* _WHAT THE TASK ASKS_: Would you please repeat exactly the entries below, starting at the line with "red hexagon: (153, 158) -> (238, 191), moved" and ending at the line with "yellow rectangle: (109, 127)", and nothing outside that range? Leave out the pictures.

DATA PROVIDED section start

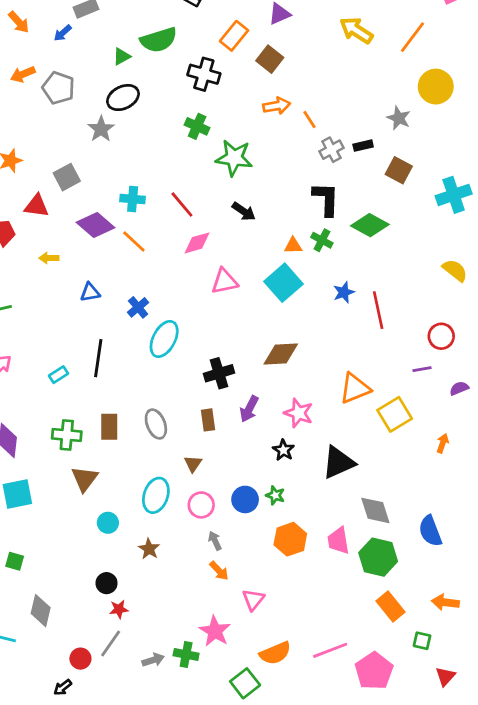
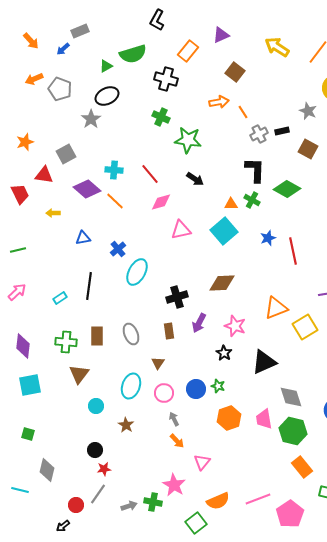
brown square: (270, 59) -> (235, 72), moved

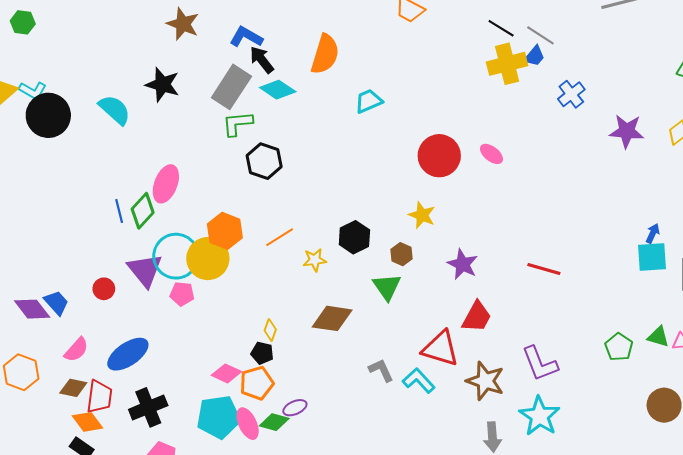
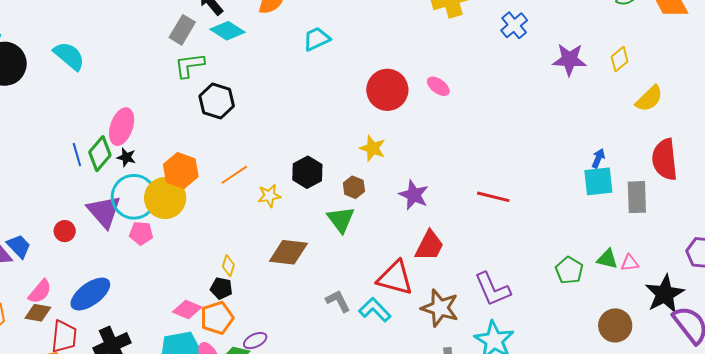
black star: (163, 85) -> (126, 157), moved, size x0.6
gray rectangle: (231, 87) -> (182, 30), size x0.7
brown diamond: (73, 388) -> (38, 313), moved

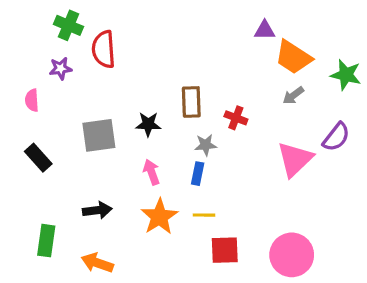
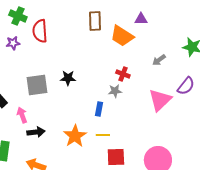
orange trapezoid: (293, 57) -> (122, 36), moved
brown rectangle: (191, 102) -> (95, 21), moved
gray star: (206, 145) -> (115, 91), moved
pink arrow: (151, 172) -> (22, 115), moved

DATA PROVIDED section end
DATA PROVIDED section start

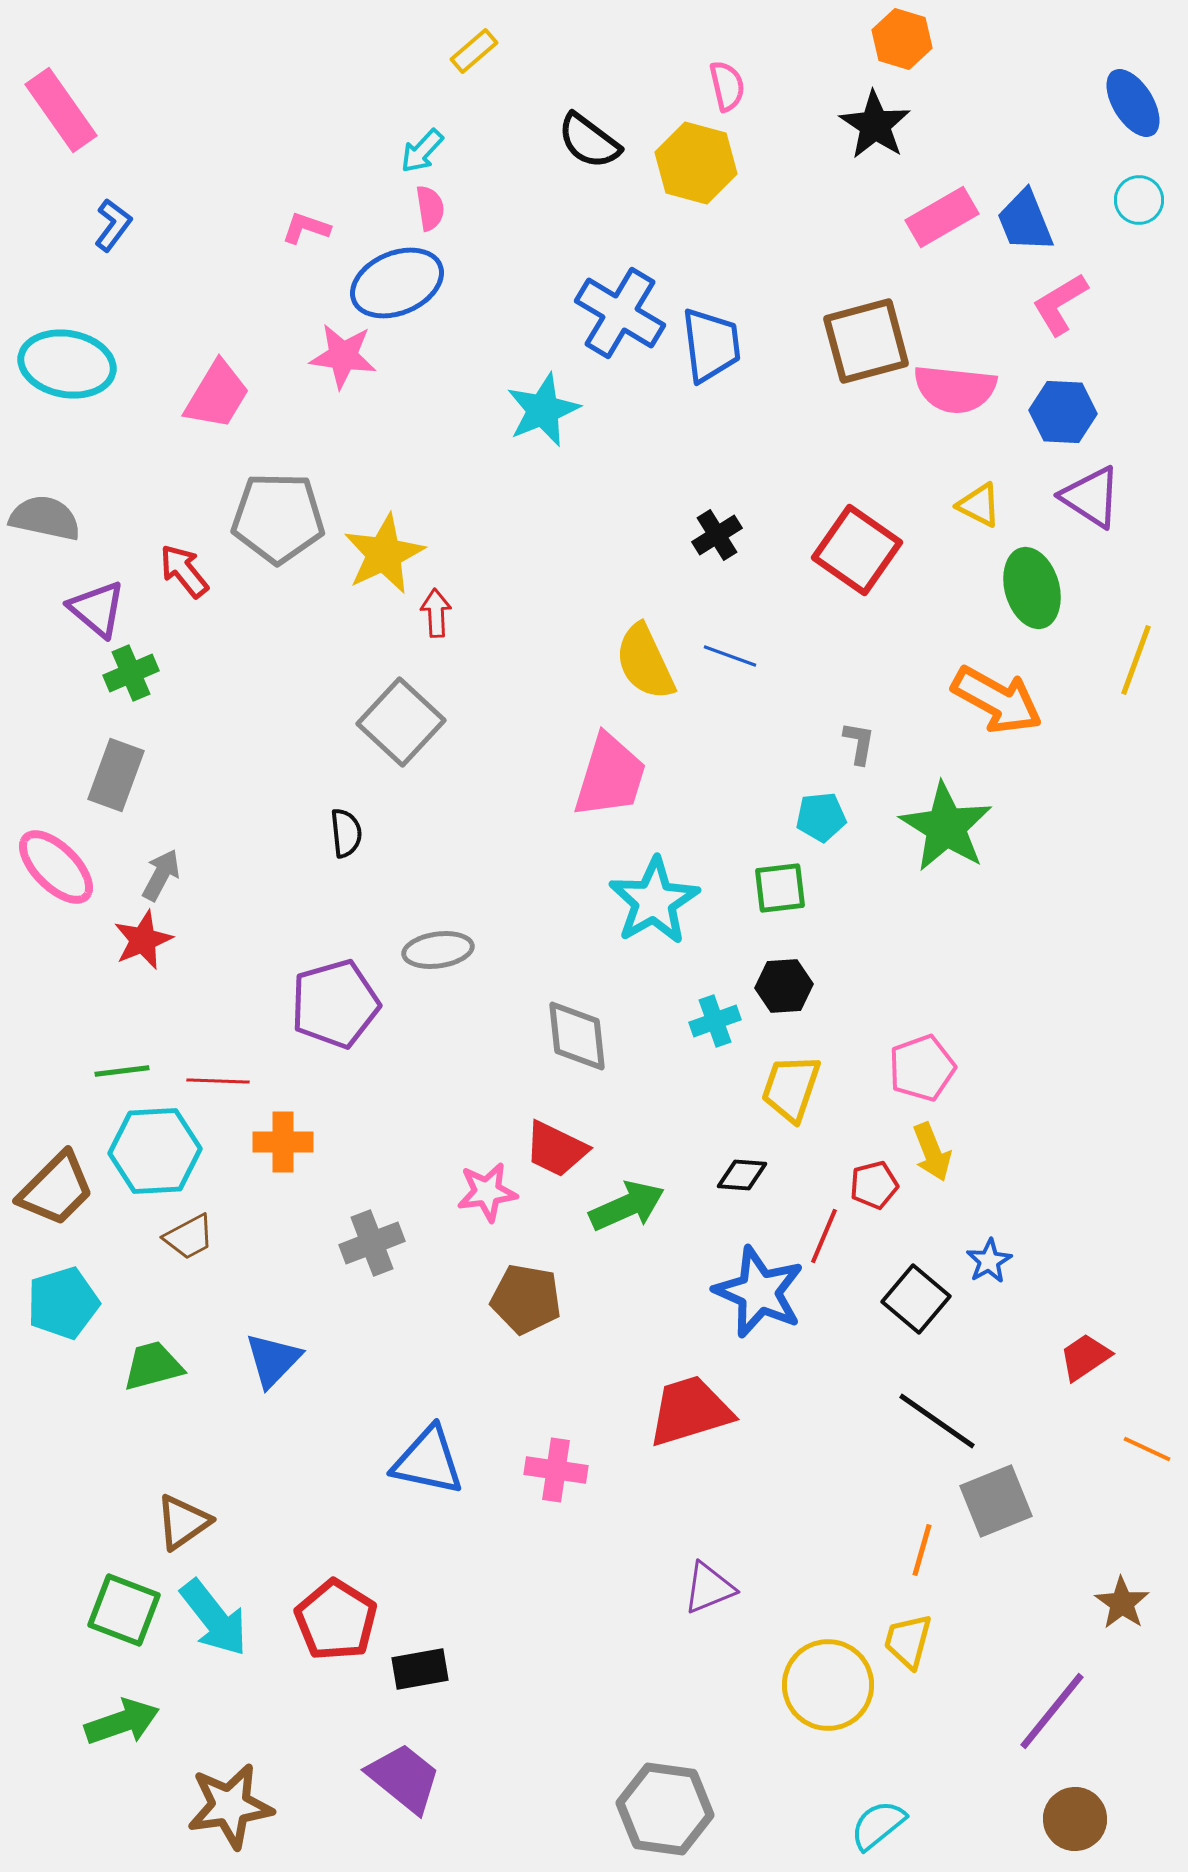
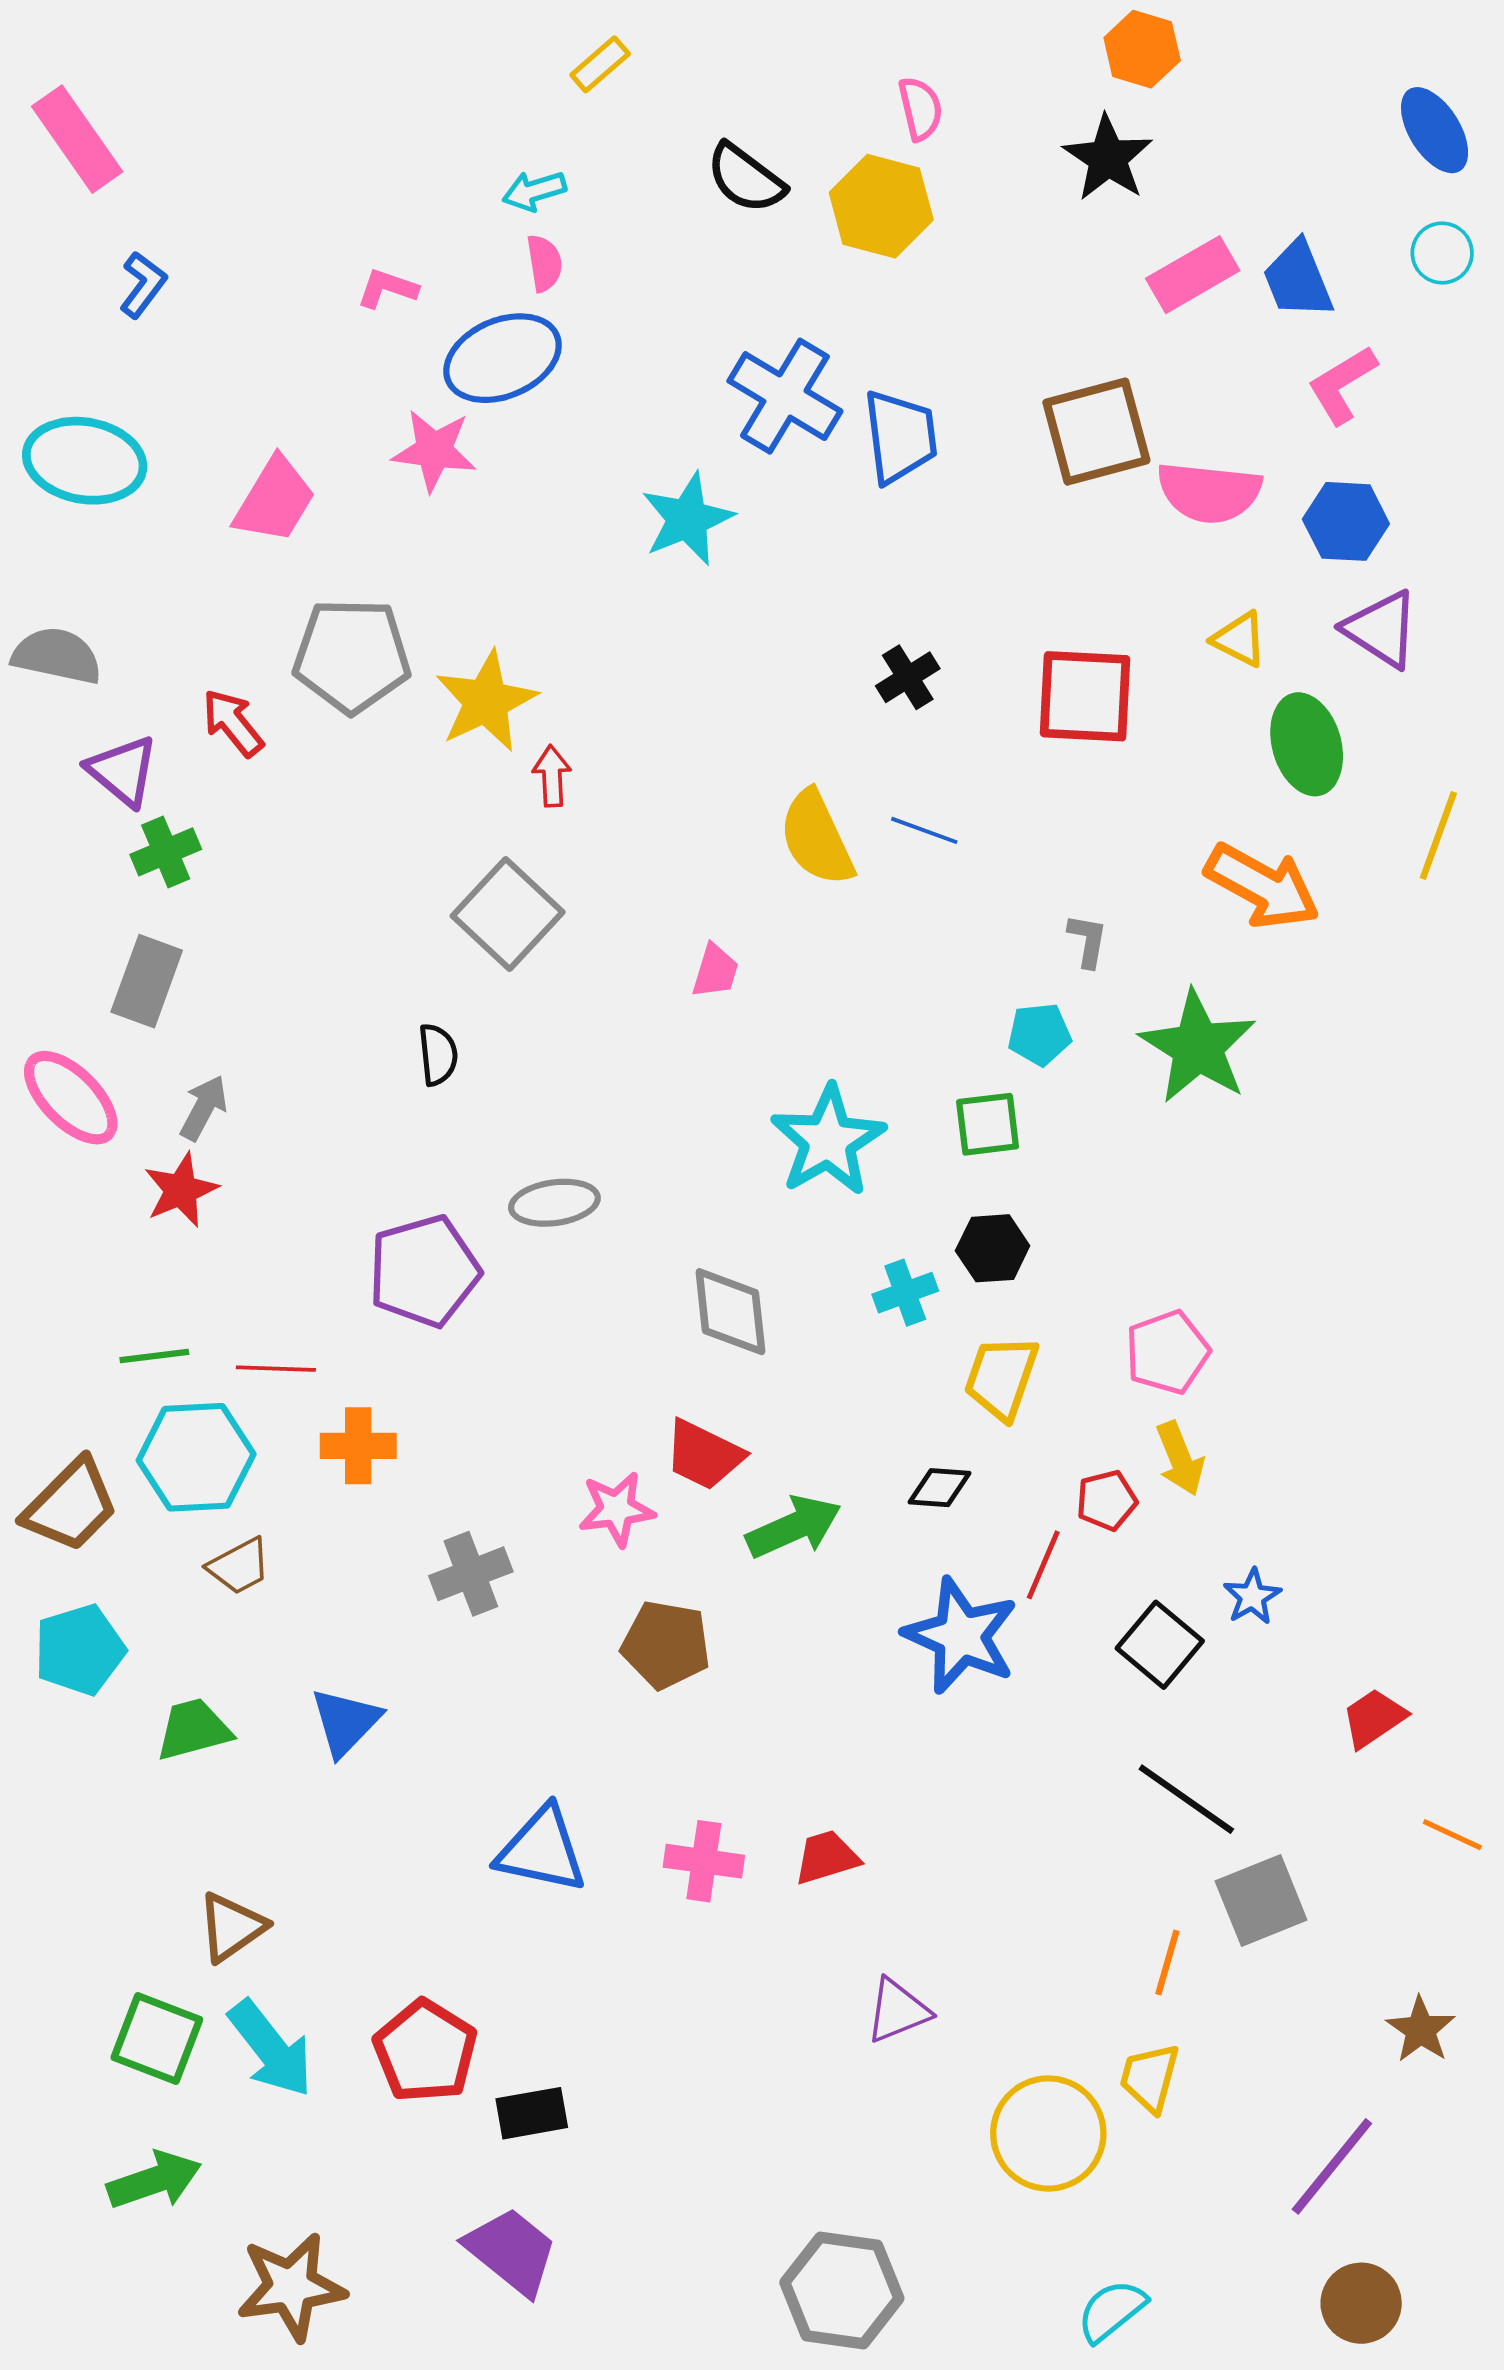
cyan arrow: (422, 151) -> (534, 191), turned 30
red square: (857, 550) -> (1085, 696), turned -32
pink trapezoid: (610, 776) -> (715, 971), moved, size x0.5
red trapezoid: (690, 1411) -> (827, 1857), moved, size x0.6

DATA PROVIDED section end
DATA PROVIDED section start

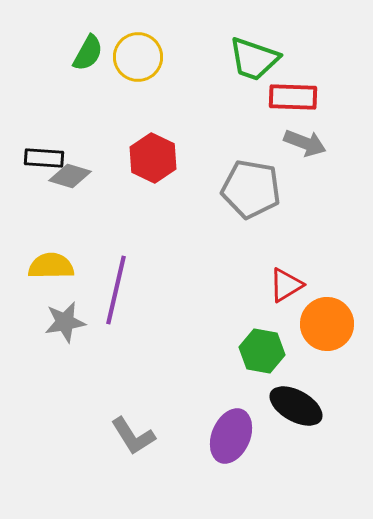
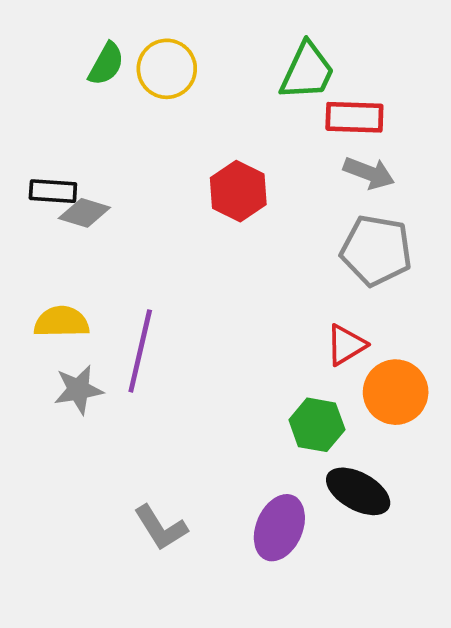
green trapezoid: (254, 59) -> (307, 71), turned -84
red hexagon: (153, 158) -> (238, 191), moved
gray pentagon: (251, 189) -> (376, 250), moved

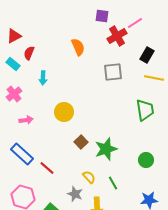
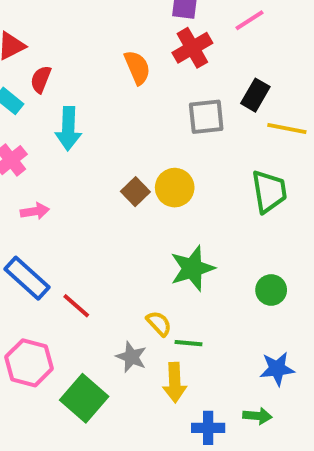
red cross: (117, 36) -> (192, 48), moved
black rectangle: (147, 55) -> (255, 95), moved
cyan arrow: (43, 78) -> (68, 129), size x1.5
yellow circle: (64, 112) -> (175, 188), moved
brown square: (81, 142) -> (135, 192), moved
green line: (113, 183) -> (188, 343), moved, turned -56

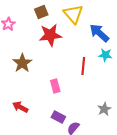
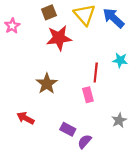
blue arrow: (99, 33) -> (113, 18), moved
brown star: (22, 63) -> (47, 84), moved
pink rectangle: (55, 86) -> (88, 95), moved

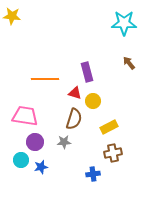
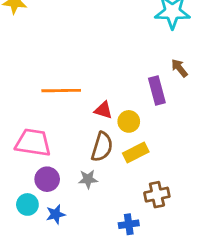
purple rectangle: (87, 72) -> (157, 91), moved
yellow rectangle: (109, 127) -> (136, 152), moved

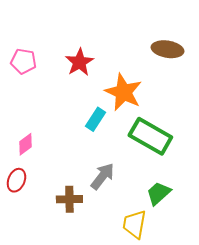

DATA PROVIDED section end

* _TASK RESULT_:
red hexagon: (153, 158) -> (238, 191), moved
gray pentagon: (251, 189) -> (376, 250), moved

red cross: (117, 36) -> (192, 48), moved
black rectangle: (147, 55) -> (255, 95), moved
cyan arrow: (43, 78) -> (68, 129), size x1.5
yellow circle: (64, 112) -> (175, 188), moved
brown square: (81, 142) -> (135, 192), moved
green line: (113, 183) -> (188, 343), moved, turned -56

blue arrow: (99, 33) -> (113, 18), moved
brown star: (22, 63) -> (47, 84), moved
pink rectangle: (55, 86) -> (88, 95), moved

purple rectangle: (87, 72) -> (157, 91), moved
yellow rectangle: (109, 127) -> (136, 152), moved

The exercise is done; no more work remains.